WHAT THE TASK REQUIRES :: Each line of the data below either holds "white" or does not. Report how many do, and only that.

(Coordinate-based change listings)
Start of Block
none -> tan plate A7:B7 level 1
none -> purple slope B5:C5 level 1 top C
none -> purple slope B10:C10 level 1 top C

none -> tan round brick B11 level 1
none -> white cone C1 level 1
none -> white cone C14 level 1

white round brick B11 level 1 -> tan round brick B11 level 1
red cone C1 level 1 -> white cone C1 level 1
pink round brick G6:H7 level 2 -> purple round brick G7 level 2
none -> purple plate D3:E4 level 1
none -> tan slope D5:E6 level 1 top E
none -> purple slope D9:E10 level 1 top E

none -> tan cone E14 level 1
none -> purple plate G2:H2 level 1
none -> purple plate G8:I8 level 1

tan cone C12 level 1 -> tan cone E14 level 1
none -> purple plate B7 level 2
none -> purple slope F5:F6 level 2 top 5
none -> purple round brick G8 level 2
End of Block
RESULT FOR THIS EXERCISE :: 4